GOAL OF THE EXERCISE: Set down each entry below exactly as it stands.
═══ DATA PROVIDED ═══
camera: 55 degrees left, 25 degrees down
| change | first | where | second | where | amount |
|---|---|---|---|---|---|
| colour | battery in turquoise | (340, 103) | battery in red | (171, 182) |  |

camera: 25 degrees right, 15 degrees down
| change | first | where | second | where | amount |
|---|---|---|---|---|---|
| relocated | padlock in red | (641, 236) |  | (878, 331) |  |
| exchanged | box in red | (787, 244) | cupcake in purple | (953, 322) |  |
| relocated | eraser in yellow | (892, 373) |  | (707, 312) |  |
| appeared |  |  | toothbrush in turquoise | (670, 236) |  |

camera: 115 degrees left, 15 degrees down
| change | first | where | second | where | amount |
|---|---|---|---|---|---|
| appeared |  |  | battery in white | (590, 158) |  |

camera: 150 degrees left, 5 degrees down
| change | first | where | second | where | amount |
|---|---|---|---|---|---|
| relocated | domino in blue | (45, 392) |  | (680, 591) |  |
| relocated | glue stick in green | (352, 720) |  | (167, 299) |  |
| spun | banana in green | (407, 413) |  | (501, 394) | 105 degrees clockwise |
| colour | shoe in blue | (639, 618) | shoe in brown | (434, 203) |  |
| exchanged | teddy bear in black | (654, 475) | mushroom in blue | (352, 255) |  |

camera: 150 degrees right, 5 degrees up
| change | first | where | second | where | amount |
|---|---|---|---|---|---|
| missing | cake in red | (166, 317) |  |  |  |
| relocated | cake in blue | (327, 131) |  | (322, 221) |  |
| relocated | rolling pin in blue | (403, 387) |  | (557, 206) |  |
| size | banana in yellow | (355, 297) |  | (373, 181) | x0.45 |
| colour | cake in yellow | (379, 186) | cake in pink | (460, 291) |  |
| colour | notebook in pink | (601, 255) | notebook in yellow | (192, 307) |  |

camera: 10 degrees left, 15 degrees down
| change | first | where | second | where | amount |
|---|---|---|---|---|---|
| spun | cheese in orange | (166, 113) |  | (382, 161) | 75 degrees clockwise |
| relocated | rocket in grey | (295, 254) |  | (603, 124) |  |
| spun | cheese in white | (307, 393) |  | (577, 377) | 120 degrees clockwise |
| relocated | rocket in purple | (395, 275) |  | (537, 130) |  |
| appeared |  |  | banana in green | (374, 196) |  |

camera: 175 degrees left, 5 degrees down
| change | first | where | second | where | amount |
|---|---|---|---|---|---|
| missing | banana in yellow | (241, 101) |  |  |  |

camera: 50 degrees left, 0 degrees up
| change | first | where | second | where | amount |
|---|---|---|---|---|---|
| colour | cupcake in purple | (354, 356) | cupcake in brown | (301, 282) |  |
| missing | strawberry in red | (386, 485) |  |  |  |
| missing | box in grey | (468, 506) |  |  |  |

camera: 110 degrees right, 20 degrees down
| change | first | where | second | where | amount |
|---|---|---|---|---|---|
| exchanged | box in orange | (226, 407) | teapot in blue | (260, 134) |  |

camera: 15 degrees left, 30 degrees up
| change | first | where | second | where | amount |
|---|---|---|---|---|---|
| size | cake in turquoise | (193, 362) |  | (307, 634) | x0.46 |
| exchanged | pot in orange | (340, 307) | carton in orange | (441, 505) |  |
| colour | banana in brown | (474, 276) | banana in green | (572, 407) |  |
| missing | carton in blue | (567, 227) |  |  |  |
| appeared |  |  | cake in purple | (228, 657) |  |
═══
WRITTEN SOLUTION:
camera: 55 degrees left, 25 degrees down
| change | first | where | second | where | amount |
|---|---|---|---|---|---|
| colour | battery in turquoise | (340, 103) | battery in red | (171, 182) |  |

camera: 25 degrees right, 15 degrees down
| change | first | where | second | where | amount |
|---|---|---|---|---|---|
| relocated | padlock in red | (641, 236) |  | (878, 331) |  |
| exchanged | box in red | (787, 244) | cupcake in purple | (953, 322) |  |
| relocated | eraser in yellow | (892, 373) |  | (707, 312) |  |
| appeared |  |  | toothbrush in turquoise | (670, 236) |  |

camera: 115 degrees left, 15 degrees down
| change | first | where | second | where | amount |
|---|---|---|---|---|---|
| appeared |  |  | battery in white | (590, 158) |  |

camera: 150 degrees left, 5 degrees down
| change | first | where | second | where | amount |
|---|---|---|---|---|---|
| relocated | domino in blue | (45, 392) |  | (680, 591) |  |
| relocated | glue stick in green | (352, 720) |  | (167, 299) |  |
| spun | banana in green | (407, 413) |  | (501, 394) | 105 degrees clockwise |
| colour | shoe in blue | (639, 618) | shoe in brown | (434, 203) |  |
| exchanged | teddy bear in black | (654, 475) | mushroom in blue | (352, 255) |  |

camera: 150 degrees right, 5 degrees up
| change | first | where | second | where | amount |
|---|---|---|---|---|---|
| missing | cake in red | (166, 317) |  |  |  |
| relocated | cake in blue | (327, 131) |  | (322, 221) |  |
| relocated | rolling pin in blue | (403, 387) |  | (557, 206) |  |
| size | banana in yellow | (355, 297) |  | (373, 181) | x0.45 |
| colour | cake in yellow | (379, 186) | cake in pink | (460, 291) |  |
| colour | notebook in pink | (601, 255) | notebook in yellow | (192, 307) |  |

camera: 10 degrees left, 15 degrees down
| change | first | where | second | where | amount |
|---|---|---|---|---|---|
| spun | cheese in orange | (166, 113) |  | (382, 161) | 75 degrees clockwise |
| relocated | rocket in grey | (295, 254) |  | (603, 124) |  |
| spun | cheese in white | (307, 393) |  | (577, 377) | 120 degrees clockwise |
| relocated | rocket in purple | (395, 275) |  | (537, 130) |  |
| appeared |  |  | banana in green | (374, 196) |  |

camera: 175 degrees left, 5 degrees down
| change | first | where | second | where | amount |
|---|---|---|---|---|---|
| missing | banana in yellow | (241, 101) |  |  |  |

camera: 50 degrees left, 0 degrees up
| change | first | where | second | where | amount |
|---|---|---|---|---|---|
| colour | cupcake in purple | (354, 356) | cupcake in brown | (301, 282) |  |
| missing | strawberry in red | (386, 485) |  |  |  |
| missing | box in grey | (468, 506) |  |  |  |

camera: 110 degrees right, 20 degrees down
| change | first | where | second | where | amount |
|---|---|---|---|---|---|
| exchanged | box in orange | (226, 407) | teapot in blue | (260, 134) |  |

camera: 15 degrees left, 30 degrees up
| change | first | where | second | where | amount |
|---|---|---|---|---|---|
| size | cake in turquoise | (193, 362) |  | (307, 634) | x0.46 |
| exchanged | pot in orange | (340, 307) | carton in orange | (441, 505) |  |
| colour | banana in brown | (474, 276) | banana in green | (572, 407) |  |
| missing | carton in blue | (567, 227) |  |  |  |
| appeared |  |  | cake in purple | (228, 657) |  |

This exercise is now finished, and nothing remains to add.